## [Work task]
Would you work out how many of the lines below hold "gray" and reply with nothing but the number?

======== Data excerpts ========

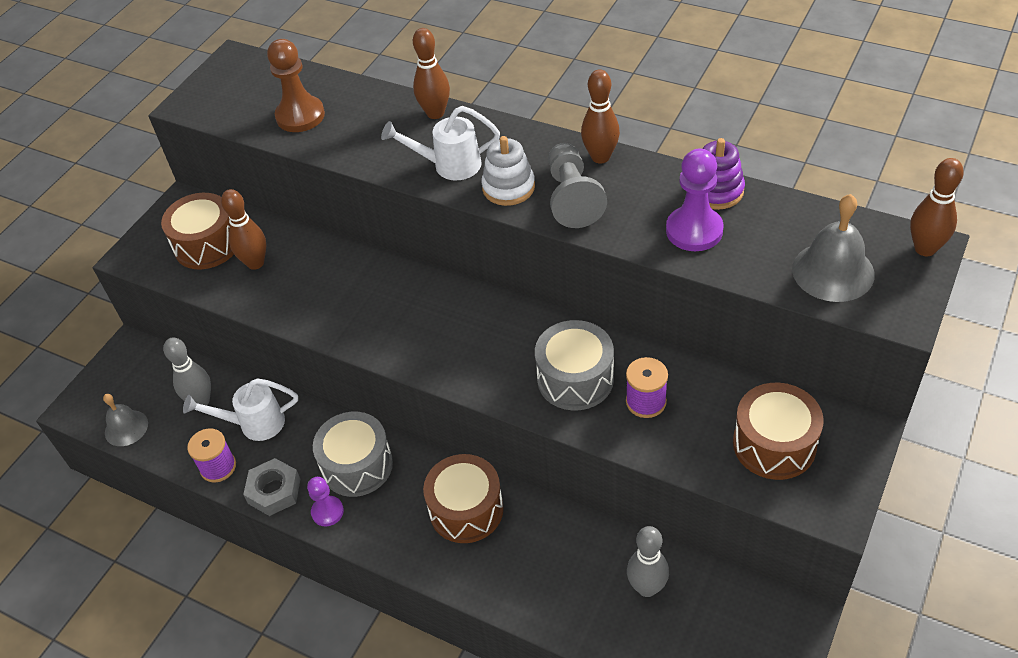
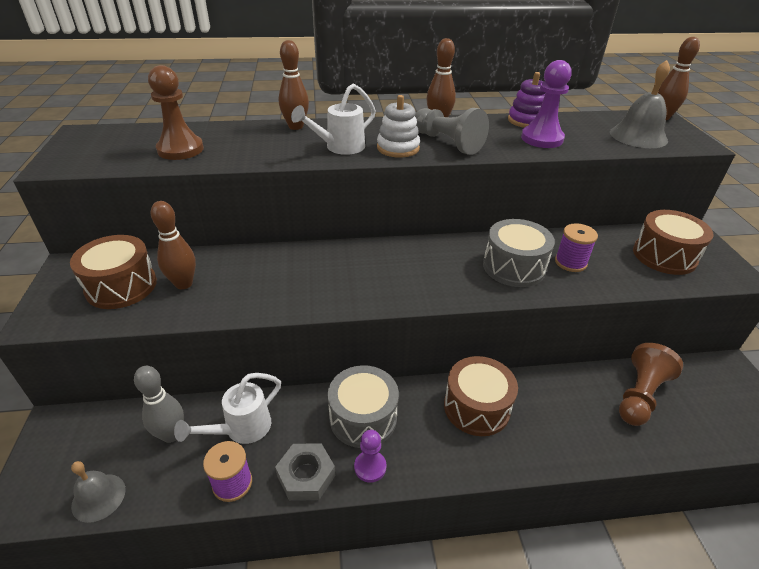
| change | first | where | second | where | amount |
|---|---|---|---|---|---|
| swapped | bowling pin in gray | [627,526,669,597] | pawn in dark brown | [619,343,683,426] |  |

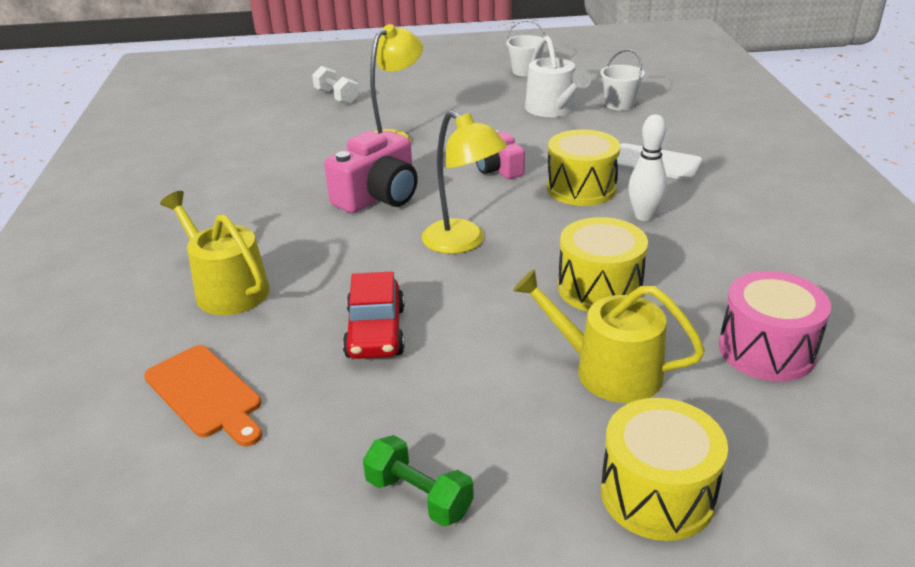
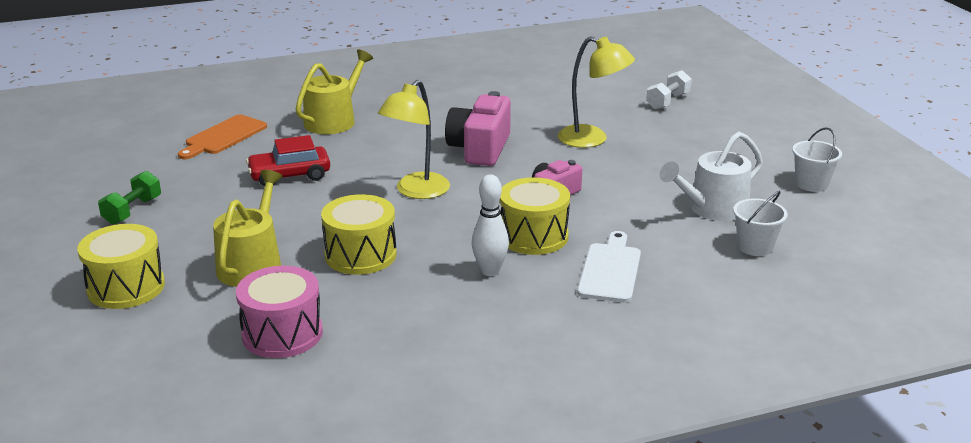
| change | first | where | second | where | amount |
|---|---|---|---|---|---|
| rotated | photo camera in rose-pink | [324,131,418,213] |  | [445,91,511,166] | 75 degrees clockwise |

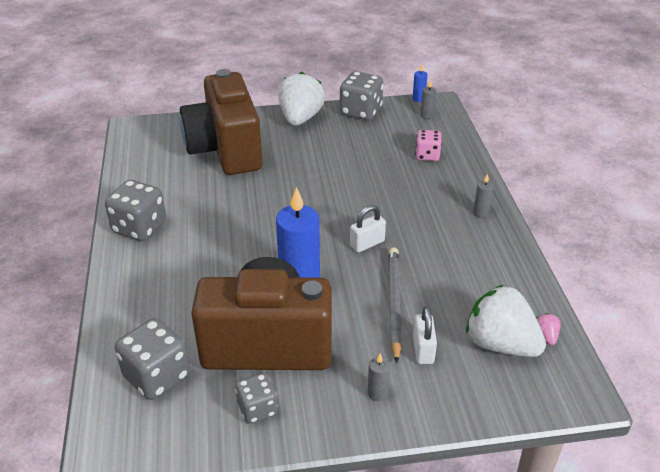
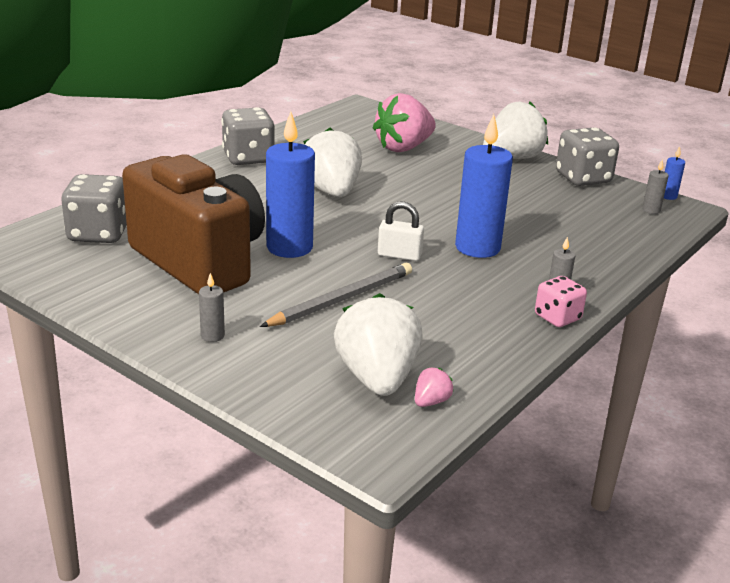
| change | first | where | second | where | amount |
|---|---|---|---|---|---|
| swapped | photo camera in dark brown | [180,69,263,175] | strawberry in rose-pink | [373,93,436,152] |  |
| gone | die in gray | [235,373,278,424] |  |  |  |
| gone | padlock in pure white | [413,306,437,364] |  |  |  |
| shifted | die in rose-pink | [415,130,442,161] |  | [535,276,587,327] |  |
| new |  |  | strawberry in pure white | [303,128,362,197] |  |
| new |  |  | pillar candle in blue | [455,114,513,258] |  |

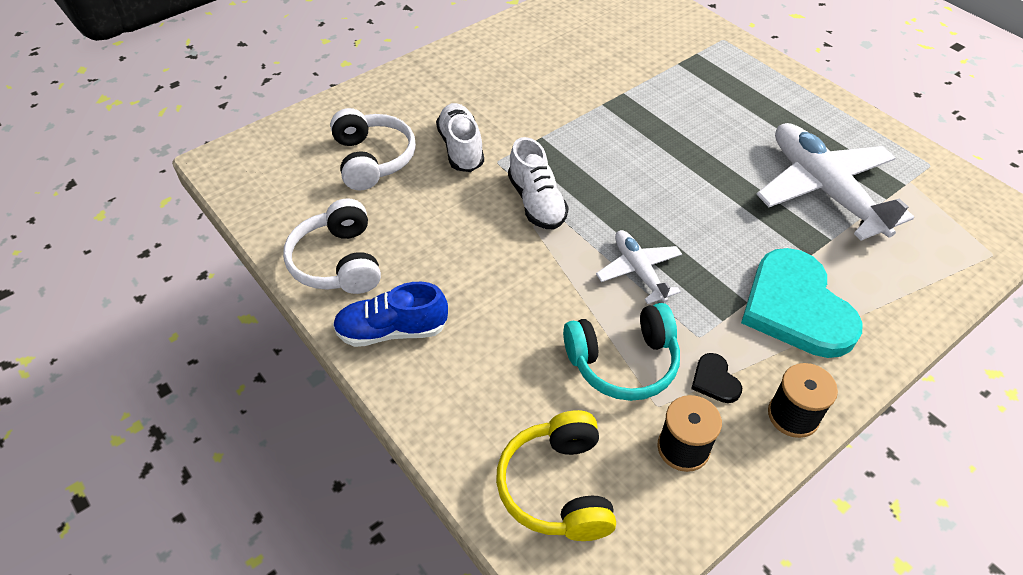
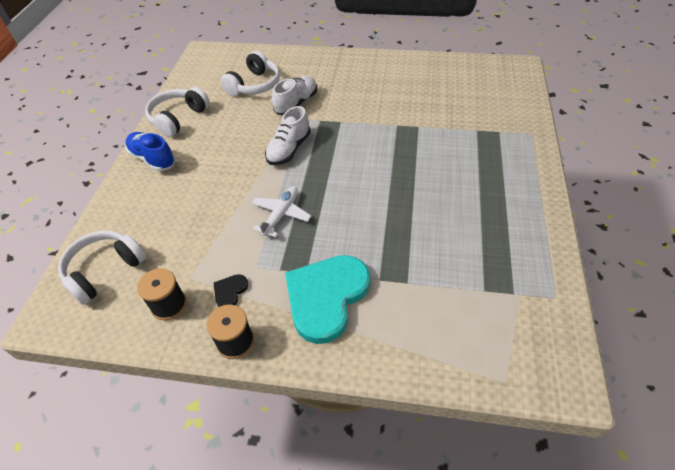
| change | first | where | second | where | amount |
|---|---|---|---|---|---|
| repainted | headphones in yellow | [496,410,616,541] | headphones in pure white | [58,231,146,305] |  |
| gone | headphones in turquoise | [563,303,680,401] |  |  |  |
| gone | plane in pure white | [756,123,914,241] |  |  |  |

========

## [Completed exercise]
2